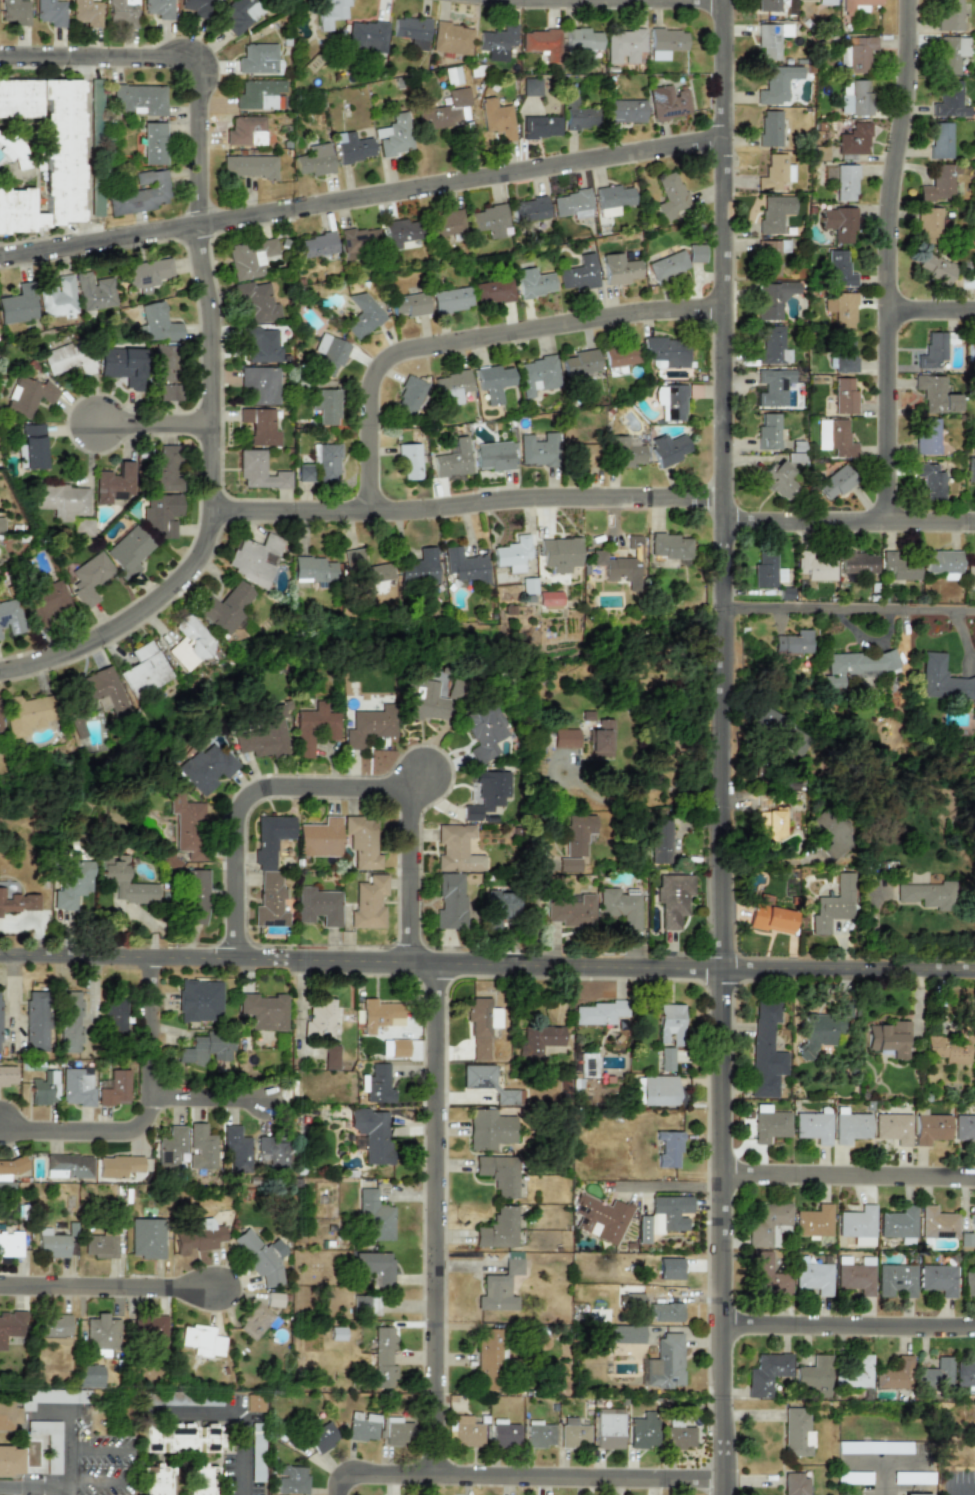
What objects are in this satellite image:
road: (507, 0)
building: (826, 2)
building: (768, 5)
building: (858, 5)
building: (197, 7)
building: (159, 8)
building: (14, 12)
building: (51, 12)
building: (87, 12)
building: (331, 12)
building: (122, 13)
building: (240, 15)
building: (949, 15)
building: (412, 31)
building: (367, 36)
building: (452, 38)
building: (582, 39)
building: (668, 39)
building: (768, 41)
building: (497, 42)
building: (541, 43)
building: (624, 46)
building: (857, 54)
building: (951, 54)
building: (257, 59)
building: (452, 75)
building: (777, 84)
building: (531, 87)
building: (260, 95)
building: (854, 97)
building: (139, 99)
building: (949, 100)
building: (668, 103)
building: (445, 111)
building: (625, 111)
building: (580, 118)
building: (497, 119)
building: (541, 127)
building: (770, 128)
building: (246, 131)
building: (394, 136)
building: (854, 140)
building: (940, 140)
building: (153, 143)
building: (352, 147)
building: (38, 154)
building: (315, 160)
building: (249, 166)
building: (775, 172)
building: (845, 183)
building: (939, 185)
building: (140, 194)
road: (361, 195)
building: (670, 196)
building: (612, 199)
building: (572, 204)
building: (529, 210)
building: (774, 213)
building: (488, 221)
building: (839, 223)
building: (444, 224)
building: (929, 224)
building: (399, 232)
building: (357, 241)
building: (316, 245)
building: (695, 253)
building: (770, 257)
building: (250, 258)
road: (886, 259)
building: (667, 265)
building: (839, 268)
building: (619, 269)
building: (934, 269)
building: (147, 272)
building: (579, 274)
building: (533, 283)
building: (493, 291)
building: (94, 292)
building: (57, 298)
building: (773, 299)
building: (451, 300)
building: (257, 302)
building: (18, 305)
building: (409, 305)
building: (841, 309)
road: (930, 309)
building: (362, 316)
road: (210, 323)
building: (157, 324)
road: (474, 337)
building: (260, 345)
building: (772, 347)
building: (971, 350)
building: (932, 351)
building: (329, 352)
building: (668, 352)
building: (844, 353)
building: (621, 356)
building: (68, 358)
building: (163, 362)
building: (580, 364)
building: (123, 366)
building: (537, 375)
building: (493, 382)
building: (259, 384)
building: (451, 387)
building: (773, 387)
building: (167, 392)
building: (935, 395)
building: (28, 396)
building: (844, 396)
building: (411, 397)
building: (670, 402)
building: (324, 406)
road: (155, 421)
building: (259, 426)
building: (768, 432)
building: (926, 436)
building: (835, 438)
building: (33, 447)
building: (667, 449)
building: (538, 450)
building: (624, 453)
building: (582, 454)
building: (493, 456)
building: (452, 459)
building: (325, 461)
building: (409, 461)
building: (164, 469)
building: (259, 471)
building: (303, 473)
building: (779, 480)
building: (930, 481)
building: (835, 482)
building: (114, 484)
building: (61, 500)
road: (466, 502)
building: (162, 514)
road: (848, 520)
building: (1, 524)
building: (85, 529)
building: (669, 546)
building: (129, 550)
building: (512, 554)
building: (560, 554)
building: (253, 559)
building: (857, 563)
building: (944, 563)
building: (620, 565)
building: (465, 566)
building: (899, 566)
building: (419, 568)
building: (764, 570)
building: (313, 571)
building: (365, 573)
building: (970, 576)
building: (89, 578)
building: (529, 586)
building: (550, 599)
building: (48, 602)
building: (224, 607)
road: (848, 611)
building: (11, 616)
building: (0, 639)
building: (189, 643)
building: (793, 643)
building: (854, 667)
building: (144, 670)
building: (942, 680)
building: (102, 692)
building: (423, 702)
building: (25, 714)
building: (369, 726)
building: (314, 728)
building: (778, 730)
building: (482, 731)
building: (265, 735)
building: (565, 738)
building: (600, 739)
road: (720, 747)
building: (206, 767)
road: (657, 785)
road: (246, 793)
building: (487, 793)
building: (769, 821)
building: (187, 826)
building: (578, 834)
building: (833, 835)
building: (320, 838)
building: (362, 841)
building: (660, 841)
building: (456, 849)
road: (770, 861)
building: (569, 865)
building: (270, 871)
road: (409, 871)
building: (124, 881)
building: (72, 884)
building: (927, 895)
building: (196, 896)
building: (673, 898)
building: (450, 901)
building: (18, 902)
building: (369, 903)
building: (833, 905)
building: (318, 906)
building: (499, 907)
building: (620, 908)
building: (572, 912)
building: (770, 916)
road: (487, 959)
building: (200, 1001)
building: (264, 1011)
building: (599, 1013)
building: (380, 1015)
building: (115, 1018)
building: (36, 1021)
building: (320, 1021)
building: (70, 1022)
building: (670, 1024)
building: (481, 1025)
building: (974, 1026)
building: (818, 1034)
building: (889, 1038)
building: (0, 1039)
building: (539, 1040)
building: (206, 1048)
building: (394, 1048)
building: (949, 1048)
building: (766, 1052)
building: (331, 1057)
building: (666, 1059)
building: (587, 1065)
building: (7, 1076)
building: (377, 1084)
building: (77, 1086)
building: (45, 1088)
building: (115, 1089)
building: (658, 1091)
road: (209, 1094)
road: (151, 1117)
building: (770, 1124)
building: (850, 1126)
building: (814, 1127)
building: (964, 1127)
building: (893, 1128)
building: (931, 1128)
building: (489, 1129)
building: (372, 1135)
building: (171, 1146)
building: (974, 1147)
building: (201, 1148)
building: (668, 1148)
building: (236, 1149)
building: (273, 1154)
building: (68, 1166)
building: (118, 1166)
road: (848, 1171)
building: (499, 1173)
building: (4, 1177)
road: (669, 1187)
road: (433, 1215)
building: (971, 1215)
building: (664, 1216)
building: (375, 1217)
building: (601, 1218)
building: (765, 1221)
building: (813, 1221)
building: (897, 1223)
building: (936, 1223)
building: (857, 1225)
building: (499, 1229)
building: (776, 1233)
building: (199, 1237)
building: (147, 1238)
building: (51, 1244)
building: (100, 1246)
building: (262, 1257)
building: (375, 1266)
building: (670, 1268)
building: (765, 1276)
building: (813, 1277)
building: (854, 1277)
building: (937, 1279)
building: (895, 1280)
building: (968, 1283)
road: (109, 1285)
building: (500, 1288)
building: (634, 1298)
building: (366, 1305)
building: (666, 1312)
building: (255, 1321)
building: (54, 1325)
road: (848, 1325)
building: (10, 1326)
building: (150, 1330)
building: (102, 1332)
building: (337, 1334)
building: (624, 1334)
building: (202, 1341)
building: (384, 1359)
building: (488, 1359)
building: (666, 1363)
building: (766, 1373)
building: (965, 1373)
building: (936, 1374)
building: (894, 1375)
building: (90, 1376)
building: (815, 1376)
building: (54, 1397)
building: (254, 1403)
park: (113, 1411)
road: (235, 1414)
building: (8, 1415)
building: (362, 1427)
building: (609, 1429)
building: (465, 1431)
building: (643, 1431)
building: (395, 1432)
building: (796, 1432)
road: (70, 1434)
building: (539, 1434)
building: (573, 1434)
building: (505, 1435)
building: (679, 1435)
building: (321, 1437)
building: (180, 1438)
building: (49, 1442)
road: (98, 1448)
road: (883, 1460)
building: (10, 1461)
parking lot: (114, 1464)
road: (526, 1473)
road: (884, 1478)
road: (97, 1479)
building: (200, 1479)
building: (155, 1480)
building: (292, 1480)
road: (334, 1482)
building: (796, 1484)
road: (39, 1486)
road: (962, 1489)
road: (949, 1492)
building: (916, 1494)

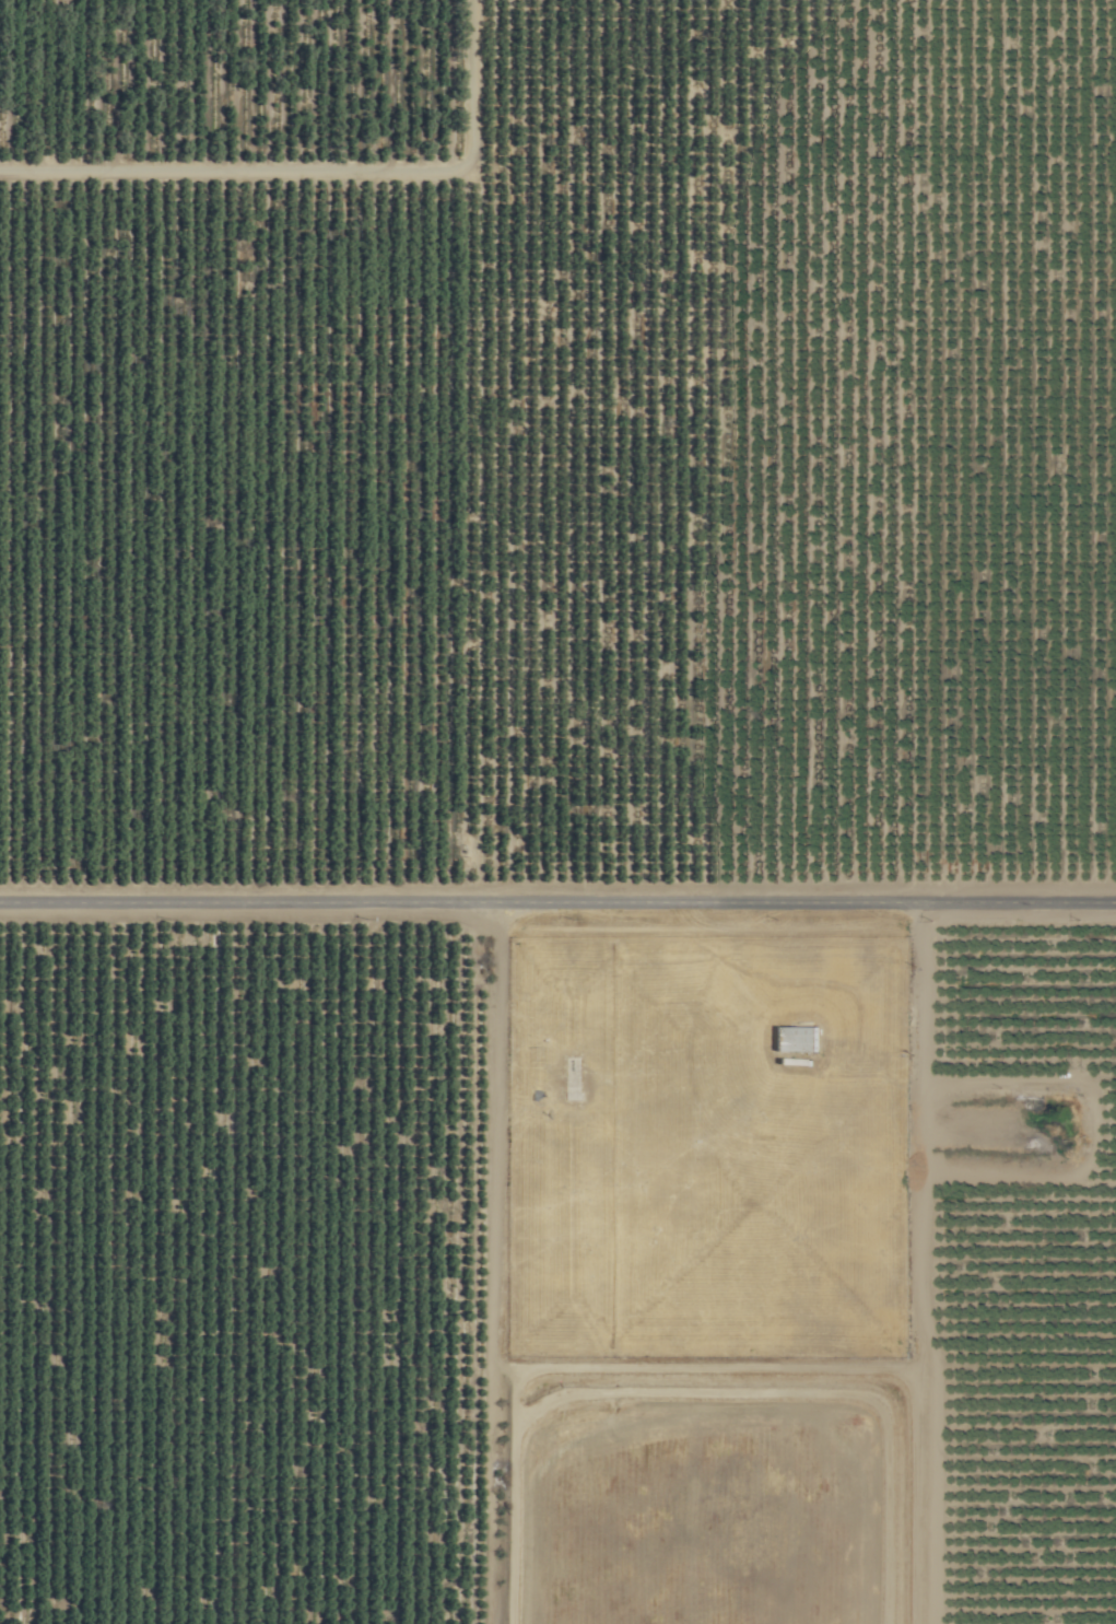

§ **Task brief**:
Restate the material above exactly. Exclude all pictures.

§ **Your response**:
What objects are in this satellite image:
road: (507, 0)
building: (826, 2)
building: (768, 5)
building: (858, 5)
building: (197, 7)
building: (159, 8)
building: (14, 12)
building: (51, 12)
building: (87, 12)
building: (331, 12)
building: (122, 13)
building: (240, 15)
building: (949, 15)
building: (412, 31)
building: (367, 36)
building: (452, 38)
building: (582, 39)
building: (668, 39)
building: (768, 41)
building: (497, 42)
building: (541, 43)
building: (624, 46)
building: (857, 54)
building: (951, 54)
building: (257, 59)
building: (452, 75)
building: (777, 84)
building: (531, 87)
building: (260, 95)
building: (854, 97)
building: (139, 99)
building: (949, 100)
building: (668, 103)
building: (445, 111)
building: (625, 111)
building: (580, 118)
building: (497, 119)
building: (541, 127)
building: (770, 128)
building: (246, 131)
building: (394, 136)
building: (854, 140)
building: (940, 140)
building: (153, 143)
building: (352, 147)
building: (38, 154)
building: (315, 160)
building: (249, 166)
building: (775, 172)
building: (845, 183)
building: (939, 185)
building: (140, 194)
road: (361, 195)
building: (670, 196)
building: (612, 199)
building: (572, 204)
building: (529, 210)
building: (774, 213)
building: (488, 221)
building: (839, 223)
building: (444, 224)
building: (929, 224)
building: (399, 232)
building: (357, 241)
building: (316, 245)
building: (695, 253)
building: (770, 257)
building: (250, 258)
road: (886, 259)
building: (667, 265)
building: (839, 268)
building: (619, 269)
building: (934, 269)
building: (147, 272)
building: (579, 274)
building: (533, 283)
building: (493, 291)
building: (94, 292)
building: (57, 298)
building: (773, 299)
building: (451, 300)
building: (257, 302)
building: (18, 305)
building: (409, 305)
building: (841, 309)
road: (930, 309)
building: (362, 316)
road: (210, 323)
building: (157, 324)
road: (474, 337)
building: (260, 345)
building: (772, 347)
building: (971, 350)
building: (932, 351)
building: (329, 352)
building: (668, 352)
building: (844, 353)
building: (621, 356)
building: (68, 358)
building: (163, 362)
building: (580, 364)
building: (123, 366)
building: (537, 375)
building: (493, 382)
building: (259, 384)
building: (451, 387)
building: (773, 387)
building: (167, 392)
building: (935, 395)
building: (28, 396)
building: (844, 396)
building: (411, 397)
building: (670, 402)
building: (324, 406)
road: (155, 421)
building: (259, 426)
building: (768, 432)
building: (926, 436)
building: (835, 438)
building: (33, 447)
building: (667, 449)
building: (538, 450)
building: (624, 453)
building: (582, 454)
building: (493, 456)
building: (452, 459)
building: (325, 461)
building: (409, 461)
building: (164, 469)
building: (259, 471)
building: (303, 473)
building: (779, 480)
building: (930, 481)
building: (835, 482)
building: (114, 484)
building: (61, 500)
road: (466, 502)
building: (162, 514)
road: (848, 520)
building: (1, 524)
building: (85, 529)
building: (669, 546)
building: (129, 550)
building: (512, 554)
building: (560, 554)
building: (253, 559)
building: (857, 563)
building: (944, 563)
building: (620, 565)
building: (465, 566)
building: (899, 566)
building: (419, 568)
building: (764, 570)
building: (313, 571)
building: (365, 573)
building: (970, 576)
building: (89, 578)
building: (529, 586)
building: (550, 599)
building: (48, 602)
building: (224, 607)
road: (848, 611)
building: (11, 616)
building: (0, 639)
building: (189, 643)
building: (793, 643)
building: (854, 667)
building: (144, 670)
building: (942, 680)
building: (102, 692)
building: (423, 702)
building: (25, 714)
building: (369, 726)
building: (314, 728)
building: (778, 730)
building: (482, 731)
building: (265, 735)
building: (565, 738)
building: (600, 739)
road: (720, 747)
building: (206, 767)
road: (657, 785)
road: (246, 793)
building: (487, 793)
building: (769, 821)
building: (187, 826)
building: (578, 834)
building: (833, 835)
building: (320, 838)
building: (362, 841)
building: (660, 841)
building: (456, 849)
road: (770, 861)
building: (569, 865)
building: (270, 871)
road: (409, 871)
building: (124, 881)
building: (72, 884)
building: (927, 895)
building: (196, 896)
building: (673, 898)
building: (450, 901)
building: (18, 902)
building: (369, 903)
building: (833, 905)
building: (318, 906)
building: (499, 907)
building: (620, 908)
building: (572, 912)
building: (770, 916)
road: (487, 959)
building: (200, 1001)
building: (264, 1011)
building: (599, 1013)
building: (380, 1015)
building: (115, 1018)
building: (36, 1021)
building: (320, 1021)
building: (70, 1022)
building: (670, 1024)
building: (481, 1025)
building: (974, 1026)
building: (818, 1034)
building: (889, 1038)
building: (0, 1039)
building: (539, 1040)
building: (206, 1048)
building: (394, 1048)
building: (949, 1048)
building: (766, 1052)
building: (331, 1057)
building: (666, 1059)
building: (587, 1065)
building: (7, 1076)
building: (377, 1084)
building: (77, 1086)
building: (45, 1088)
building: (115, 1089)
building: (658, 1091)
road: (209, 1094)
road: (151, 1117)
building: (770, 1124)
building: (850, 1126)
building: (814, 1127)
building: (964, 1127)
building: (893, 1128)
building: (931, 1128)
building: (489, 1129)
building: (372, 1135)
building: (171, 1146)
building: (974, 1147)
building: (201, 1148)
building: (668, 1148)
building: (236, 1149)
building: (273, 1154)
building: (68, 1166)
building: (118, 1166)
road: (848, 1171)
building: (499, 1173)
building: (4, 1177)
road: (669, 1187)
road: (433, 1215)
building: (971, 1215)
building: (664, 1216)
building: (375, 1217)
building: (601, 1218)
building: (765, 1221)
building: (813, 1221)
building: (897, 1223)
building: (936, 1223)
building: (857, 1225)
building: (499, 1229)
building: (776, 1233)
building: (199, 1237)
building: (147, 1238)
building: (51, 1244)
building: (100, 1246)
building: (262, 1257)
building: (375, 1266)
building: (670, 1268)
building: (765, 1276)
building: (813, 1277)
building: (854, 1277)
building: (937, 1279)
building: (895, 1280)
building: (968, 1283)
road: (109, 1285)
building: (500, 1288)
building: (634, 1298)
building: (366, 1305)
building: (666, 1312)
building: (255, 1321)
building: (54, 1325)
road: (848, 1325)
building: (10, 1326)
building: (150, 1330)
building: (102, 1332)
building: (337, 1334)
building: (624, 1334)
building: (202, 1341)
building: (384, 1359)
building: (488, 1359)
building: (666, 1363)
building: (766, 1373)
building: (965, 1373)
building: (936, 1374)
building: (894, 1375)
building: (90, 1376)
building: (815, 1376)
building: (54, 1397)
building: (254, 1403)
park: (113, 1411)
road: (235, 1414)
building: (8, 1415)
building: (362, 1427)
building: (609, 1429)
building: (465, 1431)
building: (643, 1431)
building: (395, 1432)
building: (796, 1432)
road: (70, 1434)
building: (539, 1434)
building: (573, 1434)
building: (505, 1435)
building: (679, 1435)
building: (321, 1437)
building: (180, 1438)
building: (49, 1442)
road: (98, 1448)
road: (883, 1460)
building: (10, 1461)
parking lot: (114, 1464)
road: (526, 1473)
road: (884, 1478)
road: (97, 1479)
building: (200, 1479)
building: (155, 1480)
building: (292, 1480)
road: (334, 1482)
building: (796, 1484)
road: (39, 1486)
road: (962, 1489)
road: (949, 1492)
building: (916, 1494)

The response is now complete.